[TASK DIRECTIONS] Print, exactly as given, each line of the data from the line containing "orange photo camera" up to and including its last line.

BEGIN LISTED ENTRIES

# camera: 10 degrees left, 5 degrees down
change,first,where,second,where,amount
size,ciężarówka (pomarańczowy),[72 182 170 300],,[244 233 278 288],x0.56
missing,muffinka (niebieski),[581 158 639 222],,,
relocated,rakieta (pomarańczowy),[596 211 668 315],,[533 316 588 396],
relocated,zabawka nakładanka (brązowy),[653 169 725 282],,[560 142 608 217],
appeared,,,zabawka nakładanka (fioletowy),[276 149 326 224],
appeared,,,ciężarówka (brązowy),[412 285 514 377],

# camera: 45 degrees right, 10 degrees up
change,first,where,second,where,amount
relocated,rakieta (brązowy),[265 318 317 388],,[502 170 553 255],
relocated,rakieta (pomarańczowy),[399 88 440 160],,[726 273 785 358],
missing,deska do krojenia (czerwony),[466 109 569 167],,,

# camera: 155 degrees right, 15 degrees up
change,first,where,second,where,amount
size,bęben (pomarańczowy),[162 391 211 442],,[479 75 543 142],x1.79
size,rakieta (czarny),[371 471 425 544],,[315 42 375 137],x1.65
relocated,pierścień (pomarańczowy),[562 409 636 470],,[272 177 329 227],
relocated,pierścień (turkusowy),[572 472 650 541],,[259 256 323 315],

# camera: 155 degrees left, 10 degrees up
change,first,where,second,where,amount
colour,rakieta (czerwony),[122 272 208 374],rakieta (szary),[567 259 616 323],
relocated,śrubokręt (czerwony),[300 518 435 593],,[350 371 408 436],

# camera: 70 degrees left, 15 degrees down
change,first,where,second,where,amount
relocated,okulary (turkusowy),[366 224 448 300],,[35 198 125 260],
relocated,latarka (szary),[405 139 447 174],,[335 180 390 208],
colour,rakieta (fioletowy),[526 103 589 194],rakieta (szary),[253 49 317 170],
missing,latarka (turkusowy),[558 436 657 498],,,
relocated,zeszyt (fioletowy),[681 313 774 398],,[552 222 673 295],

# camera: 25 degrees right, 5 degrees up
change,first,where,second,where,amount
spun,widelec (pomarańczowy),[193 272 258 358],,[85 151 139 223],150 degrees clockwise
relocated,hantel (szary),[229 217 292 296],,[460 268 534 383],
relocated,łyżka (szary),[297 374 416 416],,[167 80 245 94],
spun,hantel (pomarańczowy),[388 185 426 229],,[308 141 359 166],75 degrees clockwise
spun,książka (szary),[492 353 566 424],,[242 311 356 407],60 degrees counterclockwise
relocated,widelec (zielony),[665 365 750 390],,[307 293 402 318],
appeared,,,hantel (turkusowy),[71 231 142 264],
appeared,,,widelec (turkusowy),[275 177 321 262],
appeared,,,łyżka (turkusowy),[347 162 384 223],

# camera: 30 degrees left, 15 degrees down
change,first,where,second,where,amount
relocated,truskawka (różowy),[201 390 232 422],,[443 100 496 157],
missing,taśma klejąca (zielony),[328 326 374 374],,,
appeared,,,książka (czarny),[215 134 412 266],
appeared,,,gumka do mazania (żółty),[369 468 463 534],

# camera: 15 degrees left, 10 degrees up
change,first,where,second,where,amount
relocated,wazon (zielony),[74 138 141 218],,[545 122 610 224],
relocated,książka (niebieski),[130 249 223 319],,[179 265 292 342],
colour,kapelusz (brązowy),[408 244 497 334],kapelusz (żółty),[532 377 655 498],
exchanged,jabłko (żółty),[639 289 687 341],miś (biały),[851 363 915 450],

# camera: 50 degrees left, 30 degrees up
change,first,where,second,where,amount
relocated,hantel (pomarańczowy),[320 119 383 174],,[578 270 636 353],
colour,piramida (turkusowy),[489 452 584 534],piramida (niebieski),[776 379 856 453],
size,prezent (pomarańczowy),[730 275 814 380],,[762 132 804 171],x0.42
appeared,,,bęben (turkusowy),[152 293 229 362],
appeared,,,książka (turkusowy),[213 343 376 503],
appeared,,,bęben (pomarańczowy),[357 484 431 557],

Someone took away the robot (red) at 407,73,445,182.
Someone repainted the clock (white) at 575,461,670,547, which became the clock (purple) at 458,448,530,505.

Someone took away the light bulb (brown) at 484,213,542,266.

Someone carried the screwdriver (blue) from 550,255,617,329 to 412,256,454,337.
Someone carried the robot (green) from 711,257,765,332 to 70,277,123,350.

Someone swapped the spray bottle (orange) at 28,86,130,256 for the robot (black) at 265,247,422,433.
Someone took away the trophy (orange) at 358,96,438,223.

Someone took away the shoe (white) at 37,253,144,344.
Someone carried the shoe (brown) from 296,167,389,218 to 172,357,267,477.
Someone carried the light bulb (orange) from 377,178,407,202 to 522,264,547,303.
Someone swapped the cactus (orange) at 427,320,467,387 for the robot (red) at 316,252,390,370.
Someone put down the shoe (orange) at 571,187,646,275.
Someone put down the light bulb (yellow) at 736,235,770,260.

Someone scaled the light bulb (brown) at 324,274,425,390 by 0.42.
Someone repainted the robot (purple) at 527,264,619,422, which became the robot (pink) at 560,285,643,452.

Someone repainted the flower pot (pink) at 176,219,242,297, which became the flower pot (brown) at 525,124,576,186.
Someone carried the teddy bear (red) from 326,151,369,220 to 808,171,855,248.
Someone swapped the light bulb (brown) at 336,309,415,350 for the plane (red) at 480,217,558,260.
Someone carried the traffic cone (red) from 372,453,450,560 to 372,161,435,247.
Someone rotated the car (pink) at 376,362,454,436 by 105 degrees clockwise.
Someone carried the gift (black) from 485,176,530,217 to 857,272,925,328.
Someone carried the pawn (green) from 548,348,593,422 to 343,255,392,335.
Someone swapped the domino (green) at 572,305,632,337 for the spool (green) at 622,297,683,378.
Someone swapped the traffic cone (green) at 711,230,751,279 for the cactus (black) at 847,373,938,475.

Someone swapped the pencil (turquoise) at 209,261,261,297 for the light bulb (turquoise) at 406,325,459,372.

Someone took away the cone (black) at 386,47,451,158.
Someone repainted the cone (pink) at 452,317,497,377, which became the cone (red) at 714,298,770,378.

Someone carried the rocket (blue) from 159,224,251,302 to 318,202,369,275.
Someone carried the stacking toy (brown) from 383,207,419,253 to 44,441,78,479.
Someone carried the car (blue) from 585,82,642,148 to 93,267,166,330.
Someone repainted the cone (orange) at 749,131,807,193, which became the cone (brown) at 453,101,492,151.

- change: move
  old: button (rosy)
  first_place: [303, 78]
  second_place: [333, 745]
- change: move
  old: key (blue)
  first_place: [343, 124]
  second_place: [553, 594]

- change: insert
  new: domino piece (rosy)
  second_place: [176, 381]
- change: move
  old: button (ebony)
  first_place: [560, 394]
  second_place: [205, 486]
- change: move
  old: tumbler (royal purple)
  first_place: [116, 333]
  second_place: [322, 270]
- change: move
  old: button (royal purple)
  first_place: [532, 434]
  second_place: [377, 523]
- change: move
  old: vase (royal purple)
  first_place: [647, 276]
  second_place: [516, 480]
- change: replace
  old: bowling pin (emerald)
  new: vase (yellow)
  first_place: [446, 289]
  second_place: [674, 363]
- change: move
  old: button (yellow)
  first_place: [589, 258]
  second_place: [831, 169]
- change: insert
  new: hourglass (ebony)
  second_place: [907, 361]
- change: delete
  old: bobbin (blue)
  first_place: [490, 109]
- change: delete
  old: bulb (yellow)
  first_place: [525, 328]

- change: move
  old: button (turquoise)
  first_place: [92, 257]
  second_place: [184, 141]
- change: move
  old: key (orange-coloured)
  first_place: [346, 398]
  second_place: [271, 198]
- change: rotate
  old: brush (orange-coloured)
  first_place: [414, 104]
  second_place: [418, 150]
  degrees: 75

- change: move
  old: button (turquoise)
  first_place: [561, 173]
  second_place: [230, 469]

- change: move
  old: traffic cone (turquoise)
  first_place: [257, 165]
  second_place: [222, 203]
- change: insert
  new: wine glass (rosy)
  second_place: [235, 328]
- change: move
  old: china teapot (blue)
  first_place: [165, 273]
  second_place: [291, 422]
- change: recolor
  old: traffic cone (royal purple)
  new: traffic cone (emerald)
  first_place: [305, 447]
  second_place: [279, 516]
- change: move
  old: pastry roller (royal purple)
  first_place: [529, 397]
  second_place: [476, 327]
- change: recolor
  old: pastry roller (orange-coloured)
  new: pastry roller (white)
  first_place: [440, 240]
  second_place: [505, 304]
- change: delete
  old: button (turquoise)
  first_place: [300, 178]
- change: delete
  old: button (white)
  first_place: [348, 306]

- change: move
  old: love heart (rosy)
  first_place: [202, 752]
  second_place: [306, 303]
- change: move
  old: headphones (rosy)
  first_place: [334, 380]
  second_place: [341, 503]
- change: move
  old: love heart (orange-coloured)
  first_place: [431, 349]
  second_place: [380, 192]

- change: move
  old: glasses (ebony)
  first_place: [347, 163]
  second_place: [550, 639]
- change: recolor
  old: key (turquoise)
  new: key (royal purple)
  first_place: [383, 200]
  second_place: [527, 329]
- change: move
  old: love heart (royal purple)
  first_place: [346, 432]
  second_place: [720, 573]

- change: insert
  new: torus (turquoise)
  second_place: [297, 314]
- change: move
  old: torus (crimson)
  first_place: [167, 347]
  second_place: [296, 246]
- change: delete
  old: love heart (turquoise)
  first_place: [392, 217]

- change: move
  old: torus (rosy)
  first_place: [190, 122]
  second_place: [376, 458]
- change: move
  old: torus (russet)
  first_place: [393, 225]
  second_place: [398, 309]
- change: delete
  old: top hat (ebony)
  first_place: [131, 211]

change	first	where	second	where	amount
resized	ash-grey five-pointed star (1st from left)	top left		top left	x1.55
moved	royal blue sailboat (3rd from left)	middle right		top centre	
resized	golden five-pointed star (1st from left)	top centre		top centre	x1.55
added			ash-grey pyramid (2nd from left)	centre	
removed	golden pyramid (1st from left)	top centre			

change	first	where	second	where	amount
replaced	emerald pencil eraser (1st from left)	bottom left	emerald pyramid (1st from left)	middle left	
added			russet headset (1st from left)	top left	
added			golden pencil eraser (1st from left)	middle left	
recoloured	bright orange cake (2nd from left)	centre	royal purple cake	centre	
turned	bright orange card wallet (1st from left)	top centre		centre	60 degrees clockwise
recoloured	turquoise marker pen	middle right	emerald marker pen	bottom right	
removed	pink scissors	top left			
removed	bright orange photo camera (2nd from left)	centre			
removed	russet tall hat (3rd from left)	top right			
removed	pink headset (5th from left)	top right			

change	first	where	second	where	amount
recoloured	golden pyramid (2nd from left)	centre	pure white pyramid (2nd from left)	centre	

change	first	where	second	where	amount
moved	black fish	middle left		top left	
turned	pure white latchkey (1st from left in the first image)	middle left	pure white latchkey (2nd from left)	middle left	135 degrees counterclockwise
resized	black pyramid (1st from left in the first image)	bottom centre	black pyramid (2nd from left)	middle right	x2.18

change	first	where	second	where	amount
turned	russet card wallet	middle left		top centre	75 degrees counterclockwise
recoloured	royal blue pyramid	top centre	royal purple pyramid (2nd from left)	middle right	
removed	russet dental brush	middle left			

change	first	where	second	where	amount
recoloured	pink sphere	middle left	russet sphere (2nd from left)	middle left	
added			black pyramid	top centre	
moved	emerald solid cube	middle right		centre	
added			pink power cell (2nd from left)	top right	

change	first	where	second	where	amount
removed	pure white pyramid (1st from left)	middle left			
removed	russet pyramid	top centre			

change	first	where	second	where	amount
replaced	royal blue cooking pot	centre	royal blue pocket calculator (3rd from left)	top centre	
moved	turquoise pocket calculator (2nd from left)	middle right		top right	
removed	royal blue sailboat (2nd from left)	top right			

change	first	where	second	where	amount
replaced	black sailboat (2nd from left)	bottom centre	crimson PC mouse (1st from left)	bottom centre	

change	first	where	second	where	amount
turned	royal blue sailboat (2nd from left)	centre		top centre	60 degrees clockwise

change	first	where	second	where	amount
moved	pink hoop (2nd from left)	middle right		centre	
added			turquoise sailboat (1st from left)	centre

END LISTED ENTRIES

[TASK ANSWER]
removed	bright orange photo camera (2nd from left)	centre			
removed	russet tall hat (3rd from left)	top right			
removed	pink headset (5th from left)	top right			

change	first	where	second	where	amount
recoloured	golden pyramid (2nd from left)	centre	pure white pyramid (2nd from left)	centre	

change	first	where	second	where	amount
moved	black fish	middle left		top left	
turned	pure white latchkey (1st from left in the first image)	middle left	pure white latchkey (2nd from left)	middle left	135 degrees counterclockwise
resized	black pyramid (1st from left in the first image)	bottom centre	black pyramid (2nd from left)	middle right	x2.18

change	first	where	second	where	amount
turned	russet card wallet	middle left		top centre	75 degrees counterclockwise
recoloured	royal blue pyramid	top centre	royal purple pyramid (2nd from left)	middle right	
removed	russet dental brush	middle left			

change	first	where	second	where	amount
recoloured	pink sphere	middle left	russet sphere (2nd from left)	middle left	
added			black pyramid	top centre	
moved	emerald solid cube	middle right		centre	
added			pink power cell (2nd from left)	top right	

change	first	where	second	where	amount
removed	pure white pyramid (1st from left)	middle left			
removed	russet pyramid	top centre			

change	first	where	second	where	amount
replaced	royal blue cooking pot	centre	royal blue pocket calculator (3rd from left)	top centre	
moved	turquoise pocket calculator (2nd from left)	middle right		top right	
removed	royal blue sailboat (2nd from left)	top right			

change	first	where	second	where	amount
replaced	black sailboat (2nd from left)	bottom centre	crimson PC mouse (1st from left)	bottom centre	

change	first	where	second	where	amount
turned	royal blue sailboat (2nd from left)	centre		top centre	60 degrees clockwise

change	first	where	second	where	amount
moved	pink hoop (2nd from left)	middle right		centre	
added			turquoise sailboat (1st from left)	centre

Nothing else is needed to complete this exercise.